Would you copy exactly the lines in the data below from the one that has "(211, 153) = (396, 551): none" through the one that has "(199, 360) = (262, 244): yellow", dropping any pictures?

━━━━━━━━━━━━━━━━

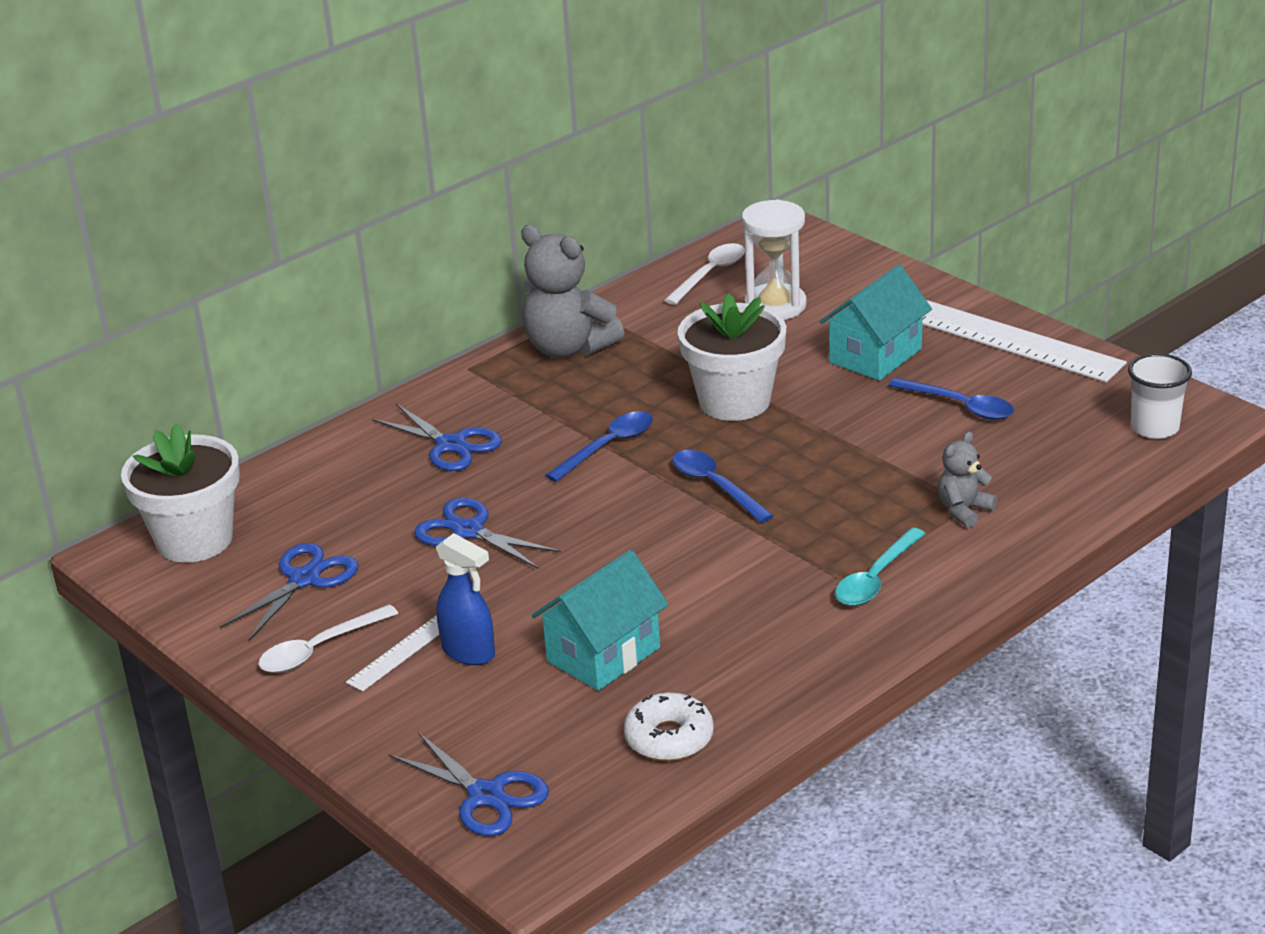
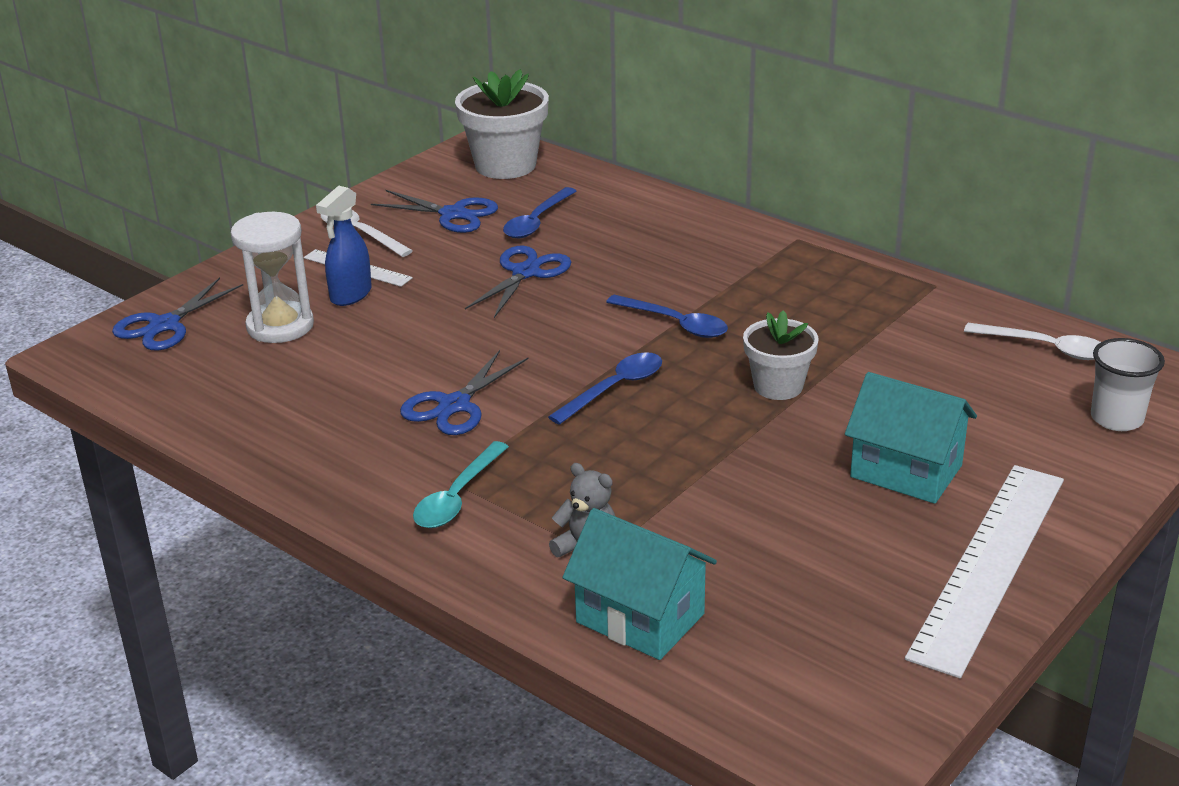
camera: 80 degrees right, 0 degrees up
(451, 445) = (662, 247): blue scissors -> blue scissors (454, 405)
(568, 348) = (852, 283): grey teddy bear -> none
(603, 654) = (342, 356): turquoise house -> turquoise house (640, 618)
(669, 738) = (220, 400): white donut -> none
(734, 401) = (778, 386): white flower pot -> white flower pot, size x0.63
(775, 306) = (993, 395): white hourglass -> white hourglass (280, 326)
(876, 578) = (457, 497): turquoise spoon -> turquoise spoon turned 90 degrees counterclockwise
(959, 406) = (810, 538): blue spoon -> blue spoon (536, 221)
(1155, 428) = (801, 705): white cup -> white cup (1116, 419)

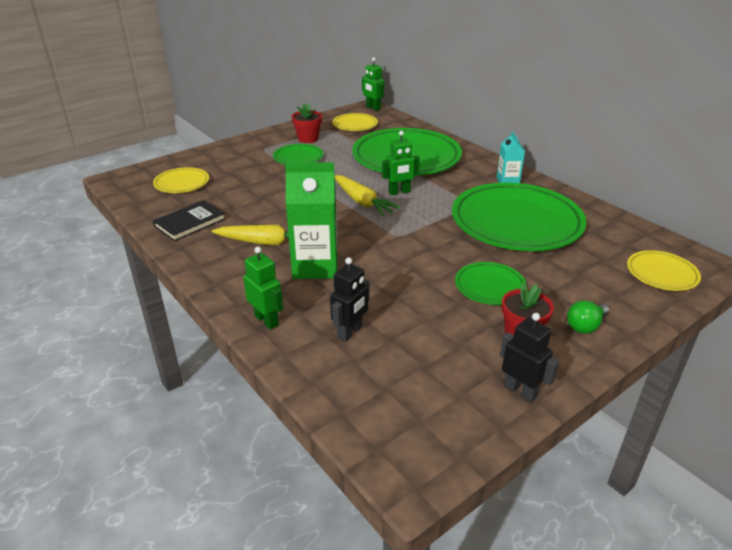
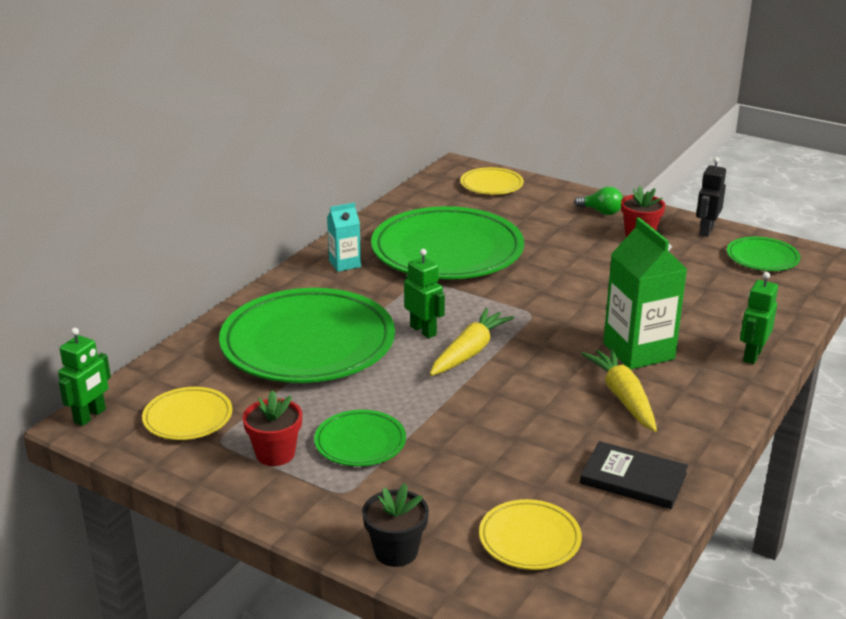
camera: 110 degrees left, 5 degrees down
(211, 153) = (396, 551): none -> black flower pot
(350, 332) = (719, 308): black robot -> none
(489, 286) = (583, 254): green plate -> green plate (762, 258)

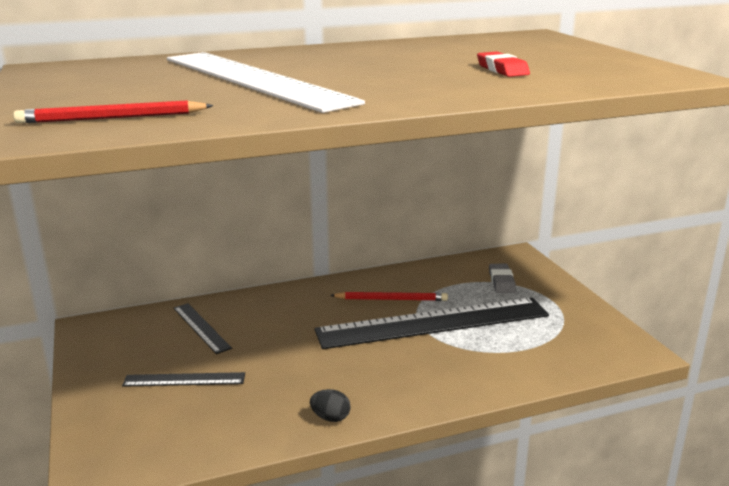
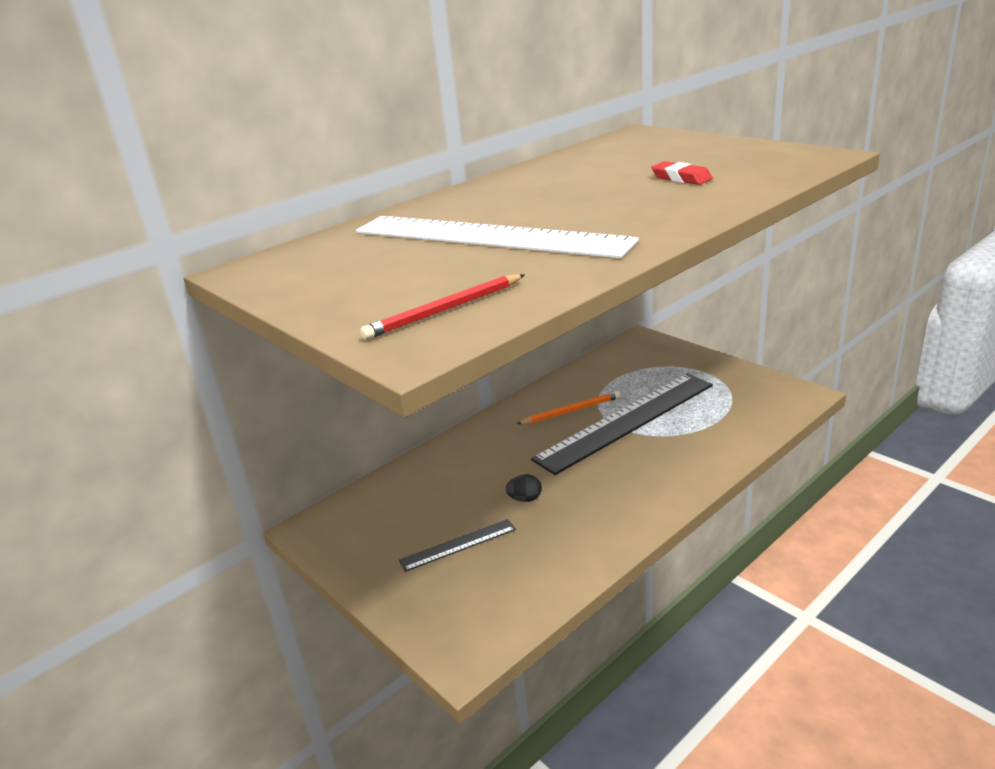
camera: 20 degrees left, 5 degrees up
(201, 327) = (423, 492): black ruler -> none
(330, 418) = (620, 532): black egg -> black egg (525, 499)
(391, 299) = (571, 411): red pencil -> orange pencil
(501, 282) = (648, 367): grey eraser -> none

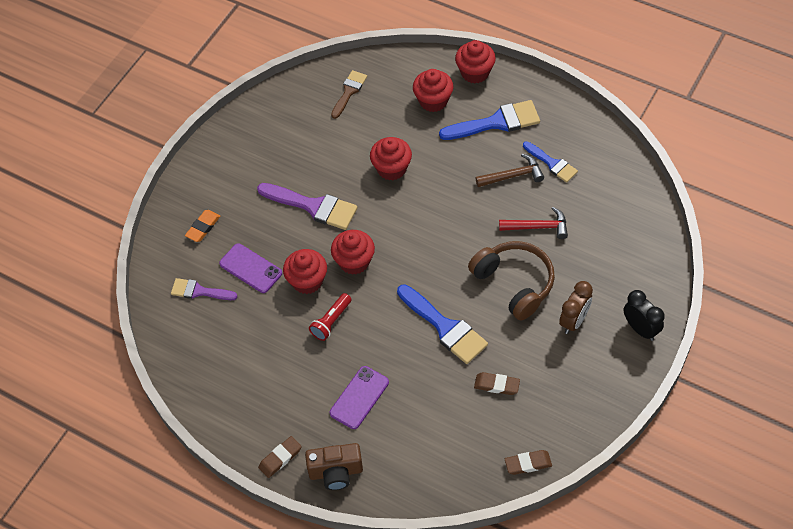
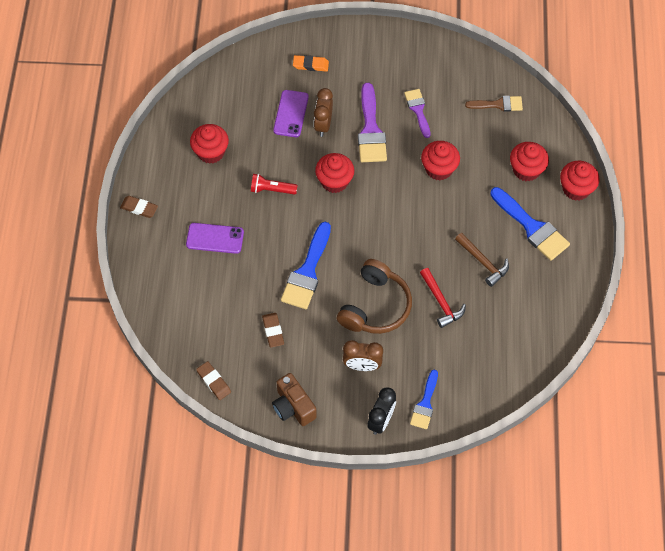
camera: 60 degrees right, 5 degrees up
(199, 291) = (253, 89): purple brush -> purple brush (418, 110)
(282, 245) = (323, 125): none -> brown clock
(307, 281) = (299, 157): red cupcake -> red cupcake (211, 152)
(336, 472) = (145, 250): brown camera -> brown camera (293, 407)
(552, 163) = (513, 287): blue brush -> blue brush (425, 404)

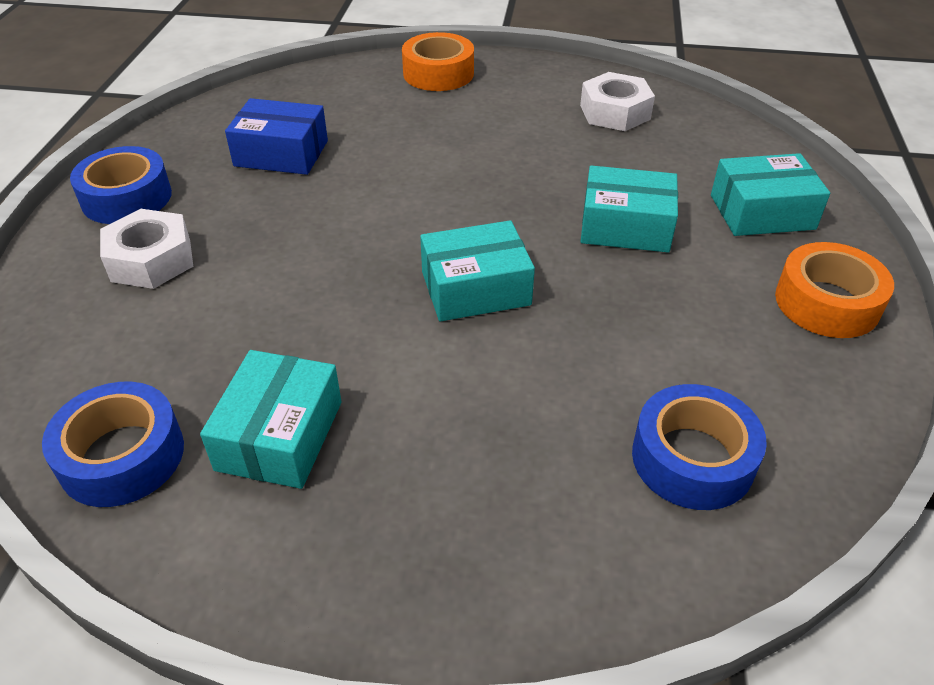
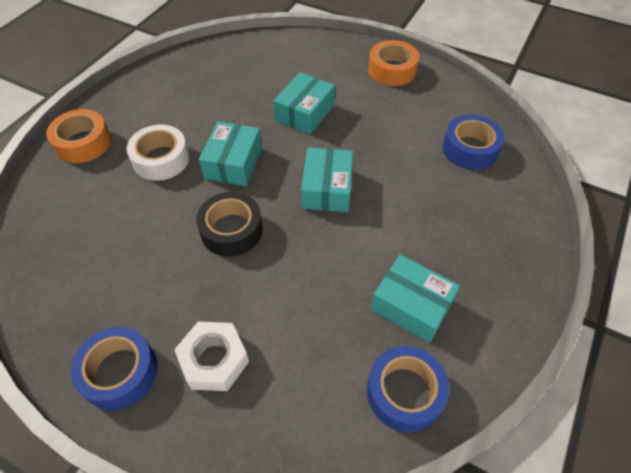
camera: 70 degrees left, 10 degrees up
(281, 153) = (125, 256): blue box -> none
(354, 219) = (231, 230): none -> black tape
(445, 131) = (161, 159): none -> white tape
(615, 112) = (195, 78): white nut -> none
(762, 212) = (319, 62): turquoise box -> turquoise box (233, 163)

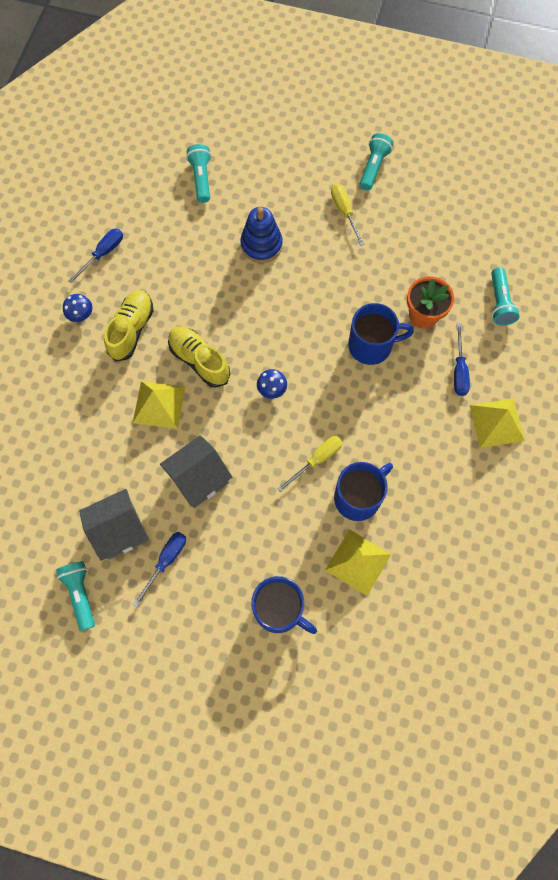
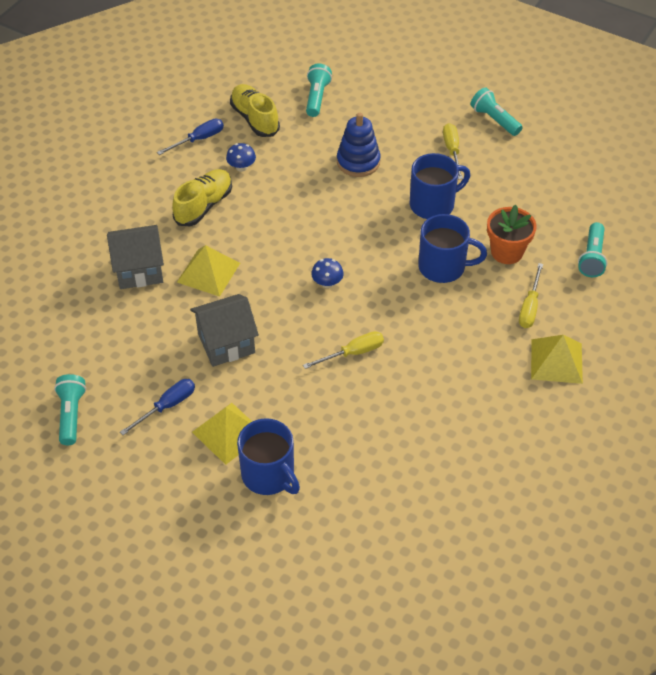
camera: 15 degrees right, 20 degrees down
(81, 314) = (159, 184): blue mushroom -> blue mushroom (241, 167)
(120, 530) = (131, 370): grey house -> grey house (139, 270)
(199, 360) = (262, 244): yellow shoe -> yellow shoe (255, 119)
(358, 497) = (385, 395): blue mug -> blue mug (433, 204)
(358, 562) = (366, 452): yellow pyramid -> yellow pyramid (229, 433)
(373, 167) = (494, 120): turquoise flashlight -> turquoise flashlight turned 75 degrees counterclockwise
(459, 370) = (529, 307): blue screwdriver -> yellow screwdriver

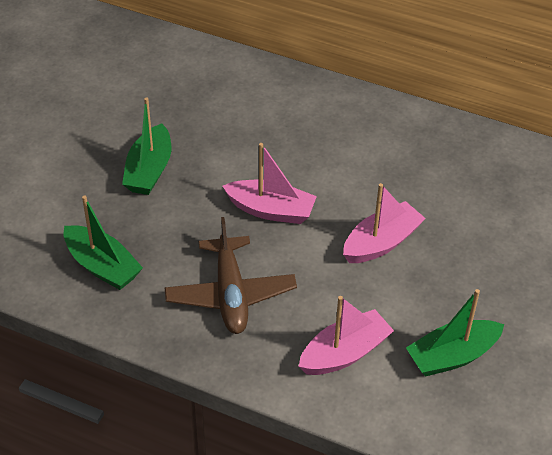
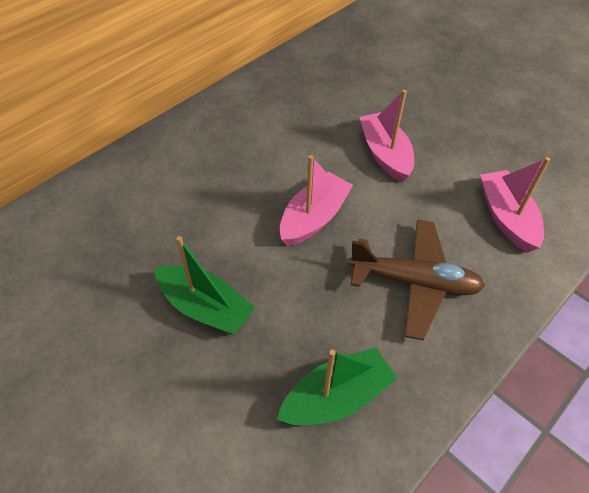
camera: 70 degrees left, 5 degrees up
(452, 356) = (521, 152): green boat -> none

━━━━━━━━━━━━━━━━

● **Worked solution**
(211, 153) = (396, 551): none -> black flower pot
(350, 332) = (719, 308): black robot -> none
(489, 286) = (583, 254): green plate -> green plate (762, 258)

camera: 20 degrees left, 5 degrees up
(201, 327) = (423, 492): black ruler -> none
(330, 418) = (620, 532): black egg -> black egg (525, 499)
(391, 299) = (571, 411): red pencil -> orange pencil
(501, 282) = (648, 367): grey eraser -> none

camera: 60 degrees right, 5 degrees up
(199, 291) = (253, 89): purple brush -> purple brush (418, 110)
(282, 245) = (323, 125): none -> brown clock
(307, 281) = (299, 157): red cupcake -> red cupcake (211, 152)
(336, 472) = (145, 250): brown camera -> brown camera (293, 407)
(552, 163) = (513, 287): blue brush -> blue brush (425, 404)

camera: 70 degrees left, 10 degrees up
(281, 153) = (125, 256): blue box -> none
(354, 219) = (231, 230): none -> black tape
(445, 131) = (161, 159): none -> white tape
(615, 112) = (195, 78): white nut -> none
(762, 212) = (319, 62): turquoise box -> turquoise box (233, 163)

camera: 15 degrees right, 20 degrees down
(81, 314) = (159, 184): blue mushroom -> blue mushroom (241, 167)
(120, 530) = (131, 370): grey house -> grey house (139, 270)
(199, 360) = (262, 244): yellow shoe -> yellow shoe (255, 119)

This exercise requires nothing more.